Work request.
Return the lines beginning at the one that contains "green_kogofa 628, 275" and running to the end of the records, exactly and with nothing else. Omit pictures.

Source material.

☆ ☆ ☆ ☆ ☆

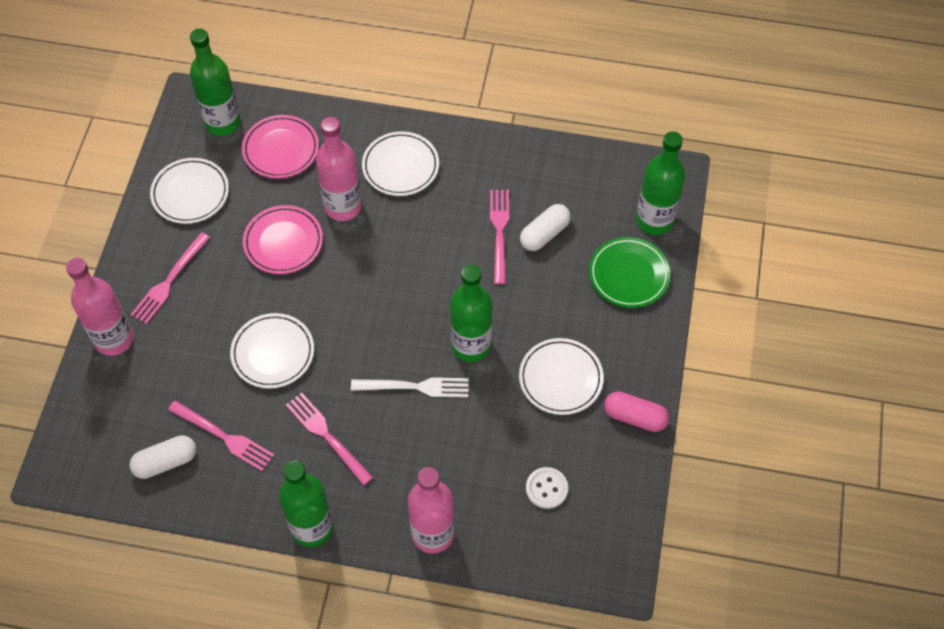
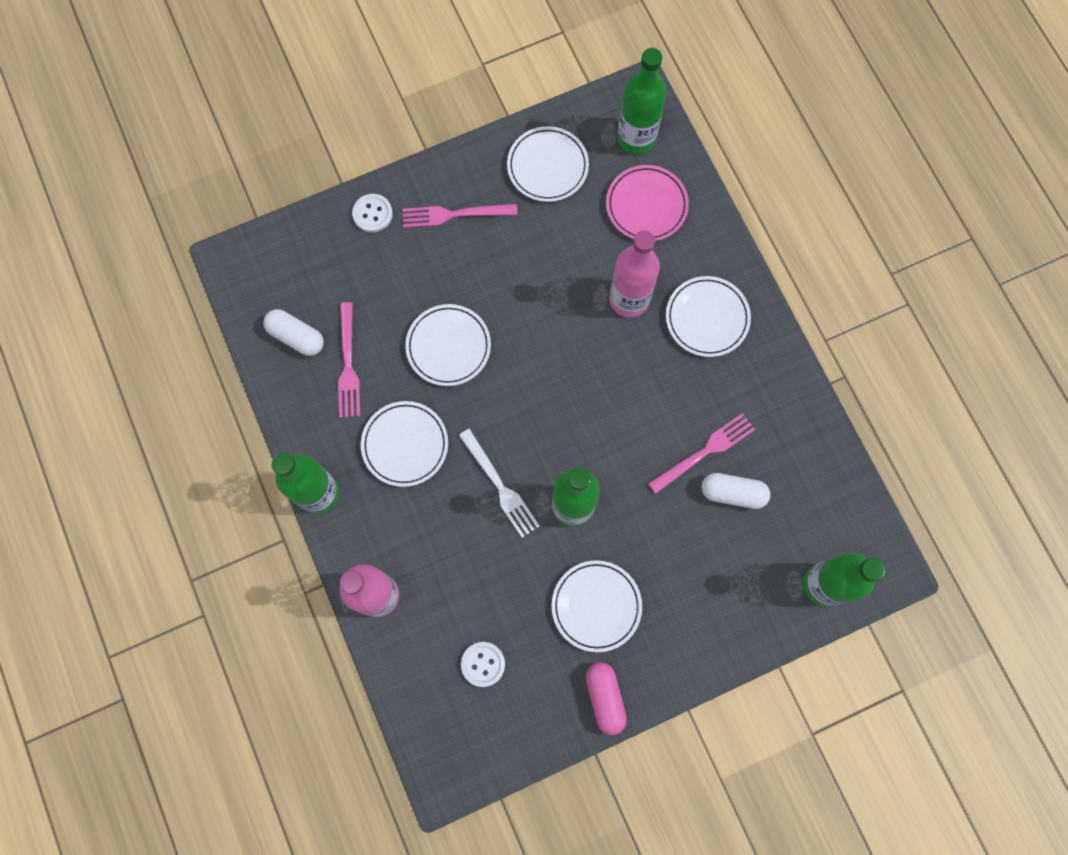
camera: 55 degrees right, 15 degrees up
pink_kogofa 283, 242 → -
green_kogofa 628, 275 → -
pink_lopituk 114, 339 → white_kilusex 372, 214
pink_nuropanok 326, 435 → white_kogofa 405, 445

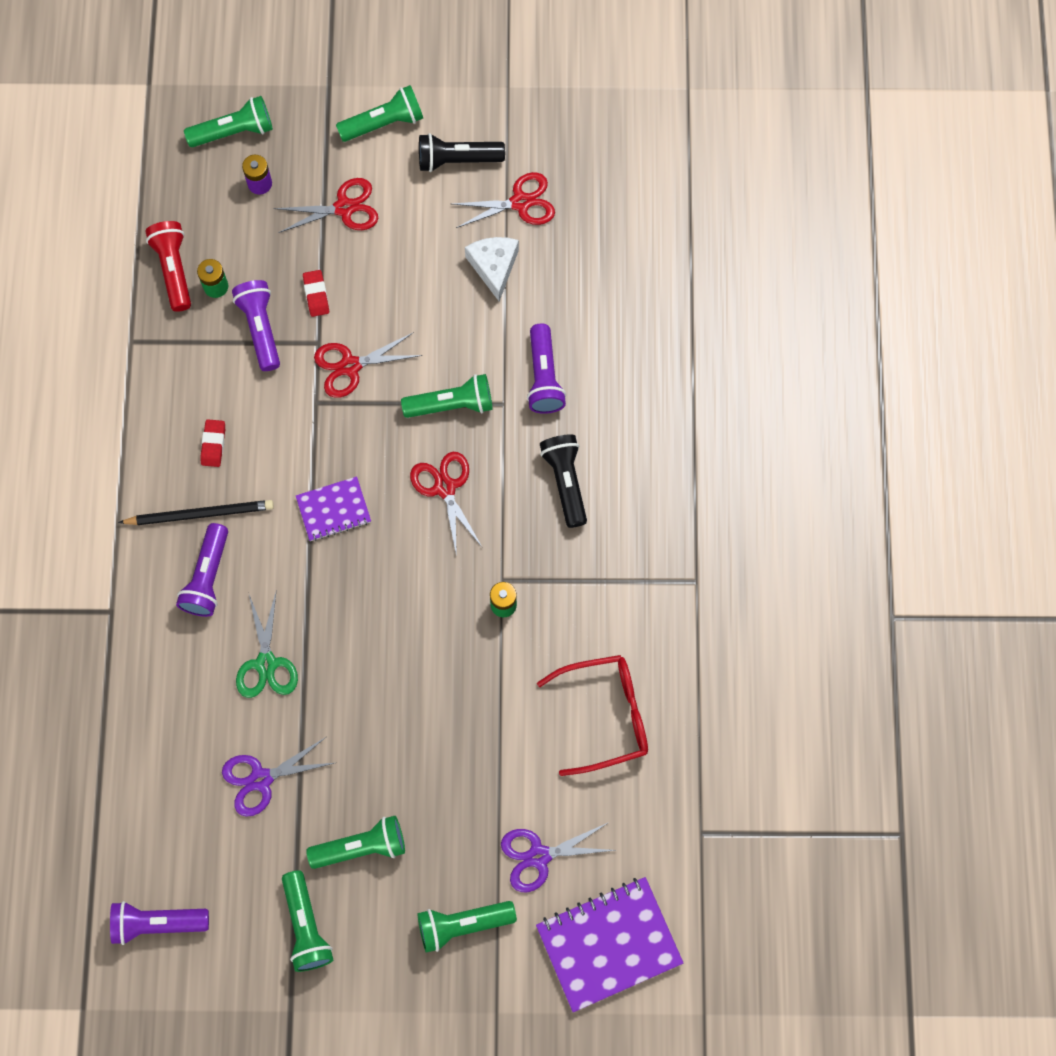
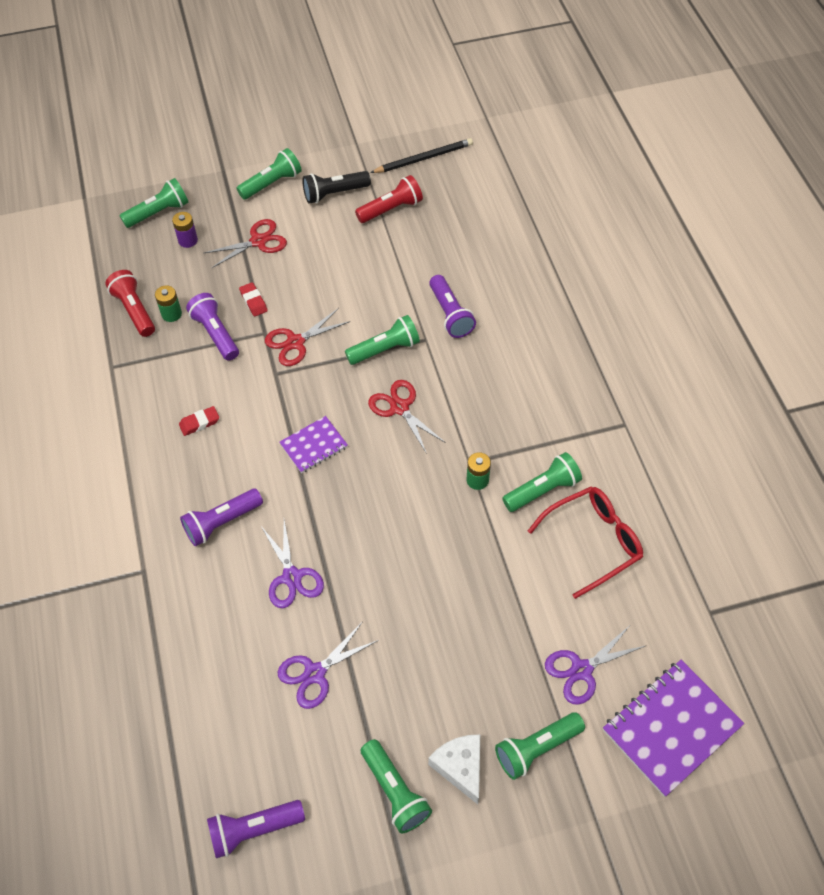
camera: 15 degrees left, 15 degrees down
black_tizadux 565, 482 → -
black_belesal 200, 514 → black_belesal 424, 158, shifted
green_tizadux 361, 847 → green_tizadux 542, 490, shifted
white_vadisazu 494, 267 → white_vadisazu 460, 767, shifted
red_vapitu 520, 202 → red_tizadux 391, 209
green_vapitu 266, 663 → purple_vapitu 292, 577
purple_tizadux 208, 577 → purple_tizadux 221, 522, 60 degrees clockwise
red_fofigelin 213, 444 → red_fofigelin 199, 423, 75 degrees clockwise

☆ ☆ ☆ ☆ ☆

Solved exercise.
green_kogofa 628, 275 → -
pink_lopituk 114, 339 → white_kilusex 372, 214
pink_nuropanok 326, 435 → white_kogofa 405, 445

camera: 15 degrees left, 15 degrees down
black_tizadux 565, 482 → -
black_belesal 200, 514 → black_belesal 424, 158, shifted
green_tizadux 361, 847 → green_tizadux 542, 490, shifted
white_vadisazu 494, 267 → white_vadisazu 460, 767, shifted
red_vapitu 520, 202 → red_tizadux 391, 209
green_vapitu 266, 663 → purple_vapitu 292, 577
purple_tizadux 208, 577 → purple_tizadux 221, 522, 60 degrees clockwise
red_fofigelin 213, 444 → red_fofigelin 199, 423, 75 degrees clockwise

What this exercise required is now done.